Data records
• • •

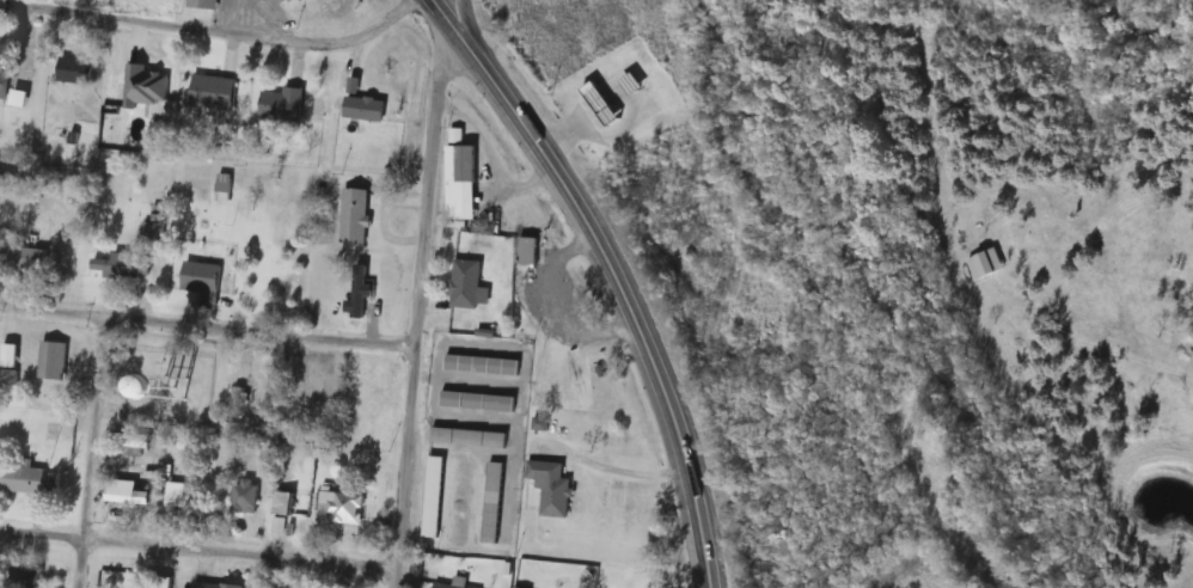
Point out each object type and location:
building: (292, 2)
building: (204, 4)
road: (469, 24)
road: (209, 32)
building: (76, 71)
building: (4, 79)
building: (144, 87)
building: (213, 93)
building: (602, 104)
building: (283, 105)
building: (366, 109)
road: (570, 179)
building: (461, 183)
building: (355, 216)
building: (528, 252)
building: (28, 259)
building: (124, 266)
building: (201, 278)
building: (468, 287)
building: (360, 292)
railway: (900, 293)
road: (417, 302)
road: (548, 302)
road: (206, 329)
building: (9, 356)
building: (52, 361)
building: (482, 366)
building: (8, 381)
building: (316, 394)
building: (194, 395)
building: (478, 402)
building: (236, 405)
building: (469, 438)
road: (88, 454)
road: (608, 464)
building: (23, 480)
road: (689, 486)
building: (552, 488)
building: (245, 496)
building: (434, 497)
building: (126, 498)
building: (284, 503)
building: (493, 503)
building: (181, 506)
building: (343, 507)
road: (198, 550)
building: (25, 578)
building: (455, 584)
building: (522, 585)
building: (214, 586)

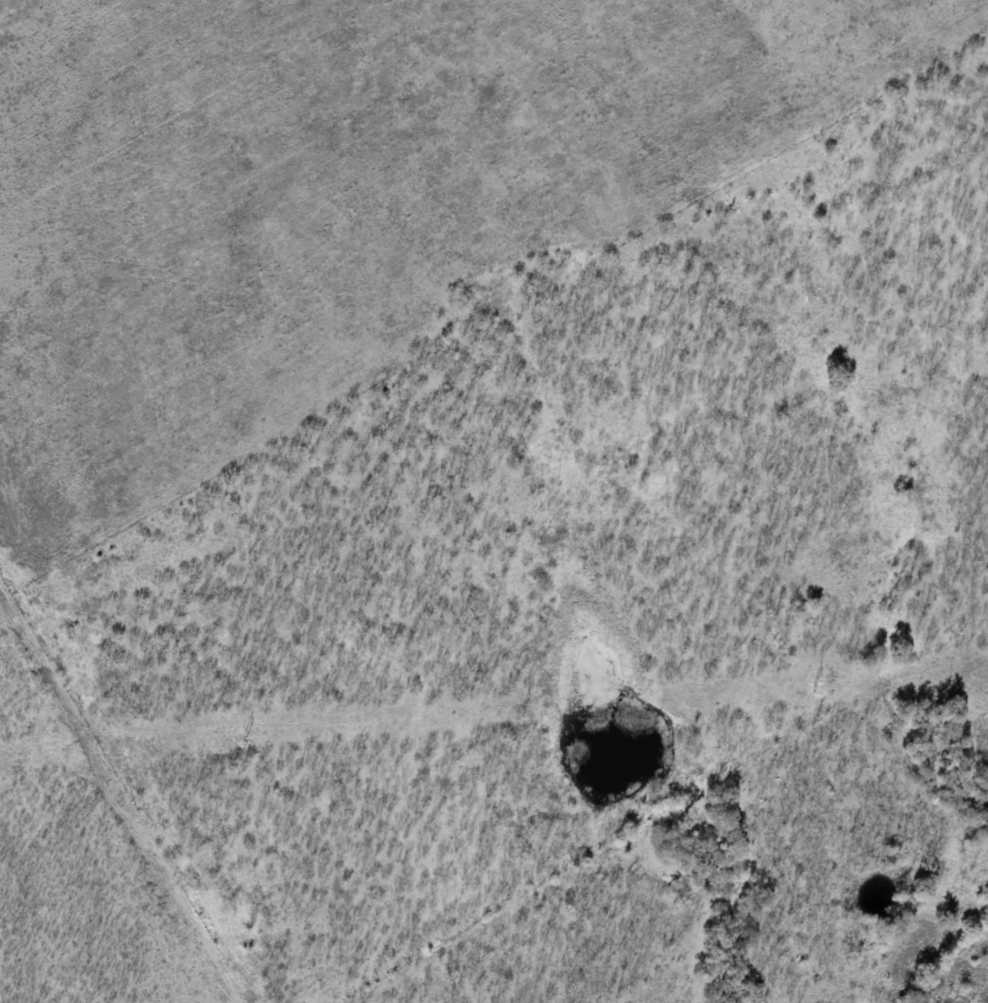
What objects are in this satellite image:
power tower: (814, 687)
power tower: (523, 711)
power tower: (246, 735)

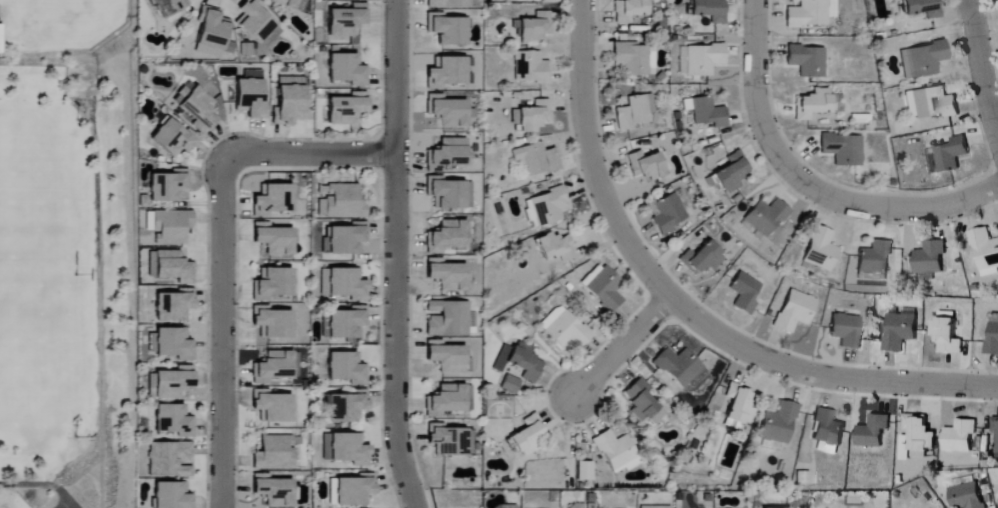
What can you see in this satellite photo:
building: (285, 3)
building: (447, 3)
building: (169, 6)
building: (923, 8)
building: (710, 9)
building: (629, 10)
building: (808, 14)
building: (254, 20)
building: (346, 20)
building: (534, 28)
building: (447, 29)
building: (210, 32)
building: (251, 49)
building: (631, 58)
building: (704, 59)
building: (923, 59)
building: (806, 60)
building: (682, 61)
building: (530, 67)
building: (346, 69)
road: (979, 69)
building: (447, 72)
building: (249, 98)
building: (287, 103)
building: (931, 103)
building: (194, 104)
building: (813, 104)
building: (346, 108)
building: (447, 111)
building: (633, 112)
building: (705, 112)
building: (530, 117)
building: (172, 138)
building: (843, 149)
road: (311, 154)
building: (951, 154)
building: (446, 155)
building: (536, 159)
building: (646, 165)
park: (8, 172)
building: (732, 172)
road: (805, 183)
building: (167, 185)
building: (449, 193)
building: (271, 199)
building: (341, 202)
building: (548, 206)
building: (667, 212)
building: (766, 217)
building: (170, 227)
building: (446, 237)
building: (273, 239)
building: (344, 239)
building: (555, 247)
building: (821, 250)
building: (985, 252)
road: (394, 255)
building: (874, 258)
building: (929, 258)
building: (701, 259)
building: (169, 266)
park: (65, 268)
building: (447, 275)
park: (36, 283)
building: (271, 283)
building: (343, 284)
building: (602, 287)
building: (744, 293)
building: (172, 305)
road: (680, 306)
building: (795, 311)
building: (450, 319)
building: (346, 323)
building: (270, 324)
building: (564, 329)
road: (222, 330)
building: (846, 330)
building: (899, 331)
building: (946, 334)
building: (992, 340)
building: (171, 343)
road: (619, 347)
building: (448, 358)
building: (525, 362)
building: (270, 366)
building: (679, 367)
building: (346, 368)
park: (36, 377)
building: (170, 383)
building: (510, 385)
building: (447, 400)
building: (643, 403)
building: (271, 407)
building: (345, 407)
building: (738, 408)
building: (171, 420)
building: (778, 424)
building: (995, 426)
building: (872, 431)
building: (827, 432)
building: (919, 432)
building: (528, 435)
building: (960, 437)
building: (449, 441)
building: (345, 449)
building: (615, 449)
building: (273, 453)
building: (168, 459)
building: (584, 471)
road: (42, 484)
park: (88, 484)
building: (271, 490)
building: (354, 490)
building: (170, 495)
building: (968, 496)
park: (4, 507)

• • •

- [TASK DESCRIPTION] Can you restate all the records above word for word while dropping the pictures?

- [ANSWER TO THIS TASK]
Point out each object type and location:
building: (292, 2)
building: (204, 4)
road: (469, 24)
road: (209, 32)
building: (76, 71)
building: (4, 79)
building: (144, 87)
building: (213, 93)
building: (602, 104)
building: (283, 105)
building: (366, 109)
road: (570, 179)
building: (461, 183)
building: (355, 216)
building: (528, 252)
building: (28, 259)
building: (124, 266)
building: (201, 278)
building: (468, 287)
building: (360, 292)
railway: (900, 293)
road: (417, 302)
road: (548, 302)
road: (206, 329)
building: (9, 356)
building: (52, 361)
building: (482, 366)
building: (8, 381)
building: (316, 394)
building: (194, 395)
building: (478, 402)
building: (236, 405)
building: (469, 438)
road: (88, 454)
road: (608, 464)
building: (23, 480)
road: (689, 486)
building: (552, 488)
building: (245, 496)
building: (434, 497)
building: (126, 498)
building: (284, 503)
building: (493, 503)
building: (181, 506)
building: (343, 507)
road: (198, 550)
building: (25, 578)
building: (455, 584)
building: (522, 585)
building: (214, 586)

What objects are in this satellite image:
power tower: (814, 687)
power tower: (523, 711)
power tower: (246, 735)

What can you see in this satellite photo:
building: (285, 3)
building: (447, 3)
building: (169, 6)
building: (923, 8)
building: (710, 9)
building: (629, 10)
building: (808, 14)
building: (254, 20)
building: (346, 20)
building: (534, 28)
building: (447, 29)
building: (210, 32)
building: (251, 49)
building: (631, 58)
building: (704, 59)
building: (923, 59)
building: (806, 60)
building: (682, 61)
building: (530, 67)
building: (346, 69)
road: (979, 69)
building: (447, 72)
building: (249, 98)
building: (287, 103)
building: (931, 103)
building: (194, 104)
building: (813, 104)
building: (346, 108)
building: (447, 111)
building: (633, 112)
building: (705, 112)
building: (530, 117)
building: (172, 138)
building: (843, 149)
road: (311, 154)
building: (951, 154)
building: (446, 155)
building: (536, 159)
building: (646, 165)
park: (8, 172)
building: (732, 172)
road: (805, 183)
building: (167, 185)
building: (449, 193)
building: (271, 199)
building: (341, 202)
building: (548, 206)
building: (667, 212)
building: (766, 217)
building: (170, 227)
building: (446, 237)
building: (273, 239)
building: (344, 239)
building: (555, 247)
building: (821, 250)
building: (985, 252)
road: (394, 255)
building: (874, 258)
building: (929, 258)
building: (701, 259)
building: (169, 266)
park: (65, 268)
building: (447, 275)
park: (36, 283)
building: (271, 283)
building: (343, 284)
building: (602, 287)
building: (744, 293)
building: (172, 305)
road: (680, 306)
building: (795, 311)
building: (450, 319)
building: (346, 323)
building: (270, 324)
building: (564, 329)
road: (222, 330)
building: (846, 330)
building: (899, 331)
building: (946, 334)
building: (992, 340)
building: (171, 343)
road: (619, 347)
building: (448, 358)
building: (525, 362)
building: (270, 366)
building: (679, 367)
building: (346, 368)
park: (36, 377)
building: (170, 383)
building: (510, 385)
building: (447, 400)
building: (643, 403)
building: (271, 407)
building: (345, 407)
building: (738, 408)
building: (171, 420)
building: (778, 424)
building: (995, 426)
building: (872, 431)
building: (827, 432)
building: (919, 432)
building: (528, 435)
building: (960, 437)
building: (449, 441)
building: (345, 449)
building: (615, 449)
building: (273, 453)
building: (168, 459)
building: (584, 471)
road: (42, 484)
park: (88, 484)
building: (271, 490)
building: (354, 490)
building: (170, 495)
building: (968, 496)
park: (4, 507)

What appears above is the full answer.